──────── Records for the exercise

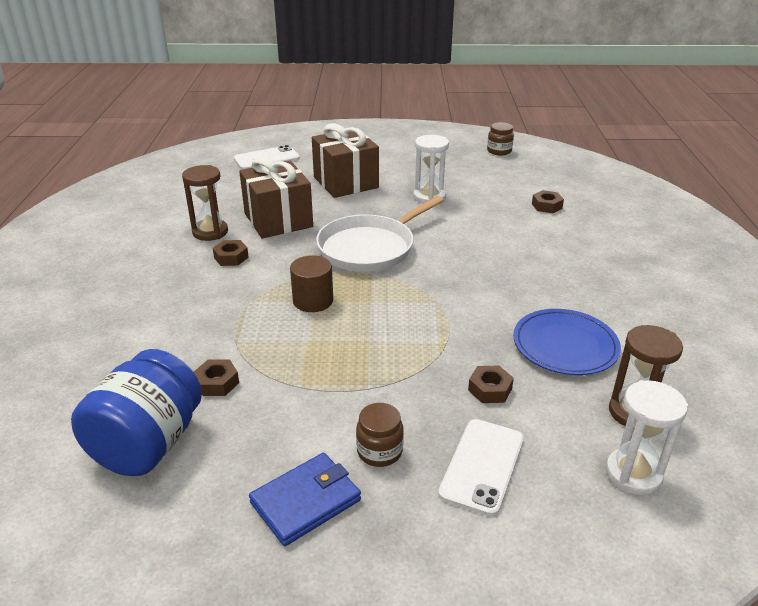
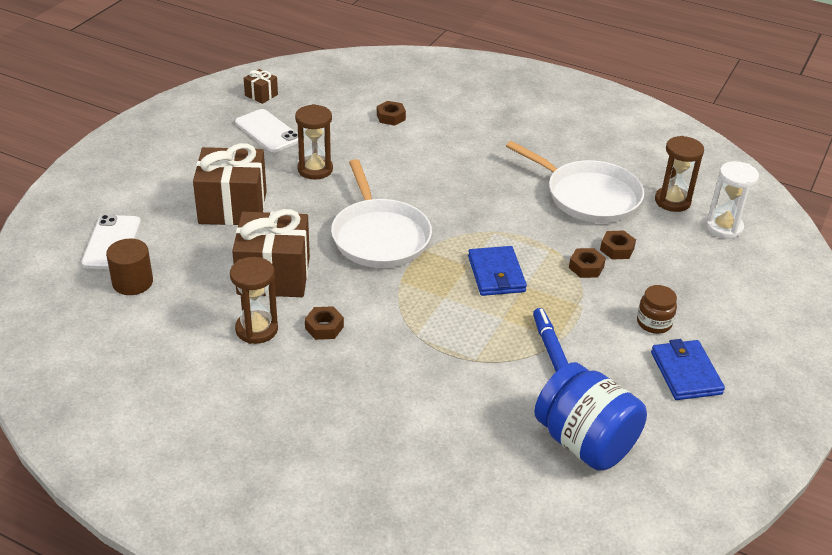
camera: 65 degrees left, 5 degrees up
(217, 383) = (527, 385): brown nut -> brown nut (586, 267)
(283, 383) = (550, 347): none -> blue marker
(313, 301) = (443, 297): brown cylinder -> brown cylinder (132, 282)
(372, 320) = (496, 274): none -> blue wallet
(429, 197) = (315, 169): white hourglass -> brown hourglass
(482, 466) = (689, 283): white phone -> white phone (268, 131)
(499, 151) = (261, 95): brown jar -> brown gift
(565, 345) = (588, 196): blue plate -> white pan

────────────────

# Exercise directions
Transcribe every entry above exactly. Omit all pictures.

# Answer to this problem
camera: 65 degrees left, 5 degrees up
(217, 383) = (527, 385): brown nut -> brown nut (586, 267)
(283, 383) = (550, 347): none -> blue marker
(313, 301) = (443, 297): brown cylinder -> brown cylinder (132, 282)
(372, 320) = (496, 274): none -> blue wallet
(429, 197) = (315, 169): white hourglass -> brown hourglass
(482, 466) = (689, 283): white phone -> white phone (268, 131)
(499, 151) = (261, 95): brown jar -> brown gift
(565, 345) = (588, 196): blue plate -> white pan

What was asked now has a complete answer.